◆ PROVIDED ENTRIES:

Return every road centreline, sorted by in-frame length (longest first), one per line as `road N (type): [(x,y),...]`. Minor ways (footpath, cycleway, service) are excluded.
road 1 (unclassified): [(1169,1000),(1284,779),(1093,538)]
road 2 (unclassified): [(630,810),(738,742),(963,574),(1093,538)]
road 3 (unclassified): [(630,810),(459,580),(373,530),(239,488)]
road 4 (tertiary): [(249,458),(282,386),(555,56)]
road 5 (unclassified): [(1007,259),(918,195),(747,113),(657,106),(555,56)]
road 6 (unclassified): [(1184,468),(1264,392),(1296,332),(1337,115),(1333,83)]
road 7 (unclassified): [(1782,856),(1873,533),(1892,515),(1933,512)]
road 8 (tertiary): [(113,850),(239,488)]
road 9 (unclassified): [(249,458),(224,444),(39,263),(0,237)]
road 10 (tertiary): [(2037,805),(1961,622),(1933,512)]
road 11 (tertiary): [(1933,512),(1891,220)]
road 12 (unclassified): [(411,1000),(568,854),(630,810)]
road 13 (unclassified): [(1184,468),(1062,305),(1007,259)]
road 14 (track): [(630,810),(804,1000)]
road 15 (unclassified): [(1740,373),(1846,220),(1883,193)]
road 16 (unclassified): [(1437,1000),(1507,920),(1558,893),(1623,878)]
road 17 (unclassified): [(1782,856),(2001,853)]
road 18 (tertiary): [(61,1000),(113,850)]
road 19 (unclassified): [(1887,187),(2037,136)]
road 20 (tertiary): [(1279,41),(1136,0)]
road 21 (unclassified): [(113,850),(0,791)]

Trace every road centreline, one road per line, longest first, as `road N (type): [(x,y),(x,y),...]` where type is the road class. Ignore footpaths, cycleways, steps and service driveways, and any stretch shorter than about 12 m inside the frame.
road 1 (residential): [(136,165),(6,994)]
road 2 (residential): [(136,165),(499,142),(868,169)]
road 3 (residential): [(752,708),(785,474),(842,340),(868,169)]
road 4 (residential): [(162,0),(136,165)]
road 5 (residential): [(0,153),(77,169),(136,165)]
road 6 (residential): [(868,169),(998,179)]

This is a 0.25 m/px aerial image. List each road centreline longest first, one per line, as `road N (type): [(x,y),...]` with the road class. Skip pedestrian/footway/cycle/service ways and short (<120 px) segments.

◆ WHAT THE TASK REQUIRES: Line by line, the data should be returned exactly as written.

◆ TASK OUTPUT:
Return every road centreline, sorted by in-frame length (longest first), one per line as `road N (type): [(x,y),...]`. Minor ways (footpath, cycleway, service) are excluded.
road 1 (unclassified): [(1169,1000),(1284,779),(1093,538)]
road 2 (unclassified): [(630,810),(738,742),(963,574),(1093,538)]
road 3 (unclassified): [(630,810),(459,580),(373,530),(239,488)]
road 4 (tertiary): [(249,458),(282,386),(555,56)]
road 5 (unclassified): [(1007,259),(918,195),(747,113),(657,106),(555,56)]
road 6 (unclassified): [(1184,468),(1264,392),(1296,332),(1337,115),(1333,83)]
road 7 (unclassified): [(1782,856),(1873,533),(1892,515),(1933,512)]
road 8 (tertiary): [(113,850),(239,488)]
road 9 (unclassified): [(249,458),(224,444),(39,263),(0,237)]
road 10 (tertiary): [(2037,805),(1961,622),(1933,512)]
road 11 (tertiary): [(1933,512),(1891,220)]
road 12 (unclassified): [(411,1000),(568,854),(630,810)]
road 13 (unclassified): [(1184,468),(1062,305),(1007,259)]
road 14 (track): [(630,810),(804,1000)]
road 15 (unclassified): [(1740,373),(1846,220),(1883,193)]
road 16 (unclassified): [(1437,1000),(1507,920),(1558,893),(1623,878)]
road 17 (unclassified): [(1782,856),(2001,853)]
road 18 (tertiary): [(61,1000),(113,850)]
road 19 (unclassified): [(1887,187),(2037,136)]
road 20 (tertiary): [(1279,41),(1136,0)]
road 21 (unclassified): [(113,850),(0,791)]

Trace every road centreline, one road per line, longest first, as `road N (type): [(x,y),(x,y),...]` where type is the road class. Ignore footpaths, cycleways, steps and service driveways, and any stretch shorter than about 12 m inside the frame.
road 1 (residential): [(136,165),(6,994)]
road 2 (residential): [(136,165),(499,142),(868,169)]
road 3 (residential): [(752,708),(785,474),(842,340),(868,169)]
road 4 (residential): [(162,0),(136,165)]
road 5 (residential): [(0,153),(77,169),(136,165)]
road 6 (residential): [(868,169),(998,179)]

This is a 0.25 m/px aerial image. List each road centreline longest first, one per line, as `road N (type): [(x,y),...]` with the road class. Skip pedestrian/footway/cycle/service ways and short (<120 px) segments.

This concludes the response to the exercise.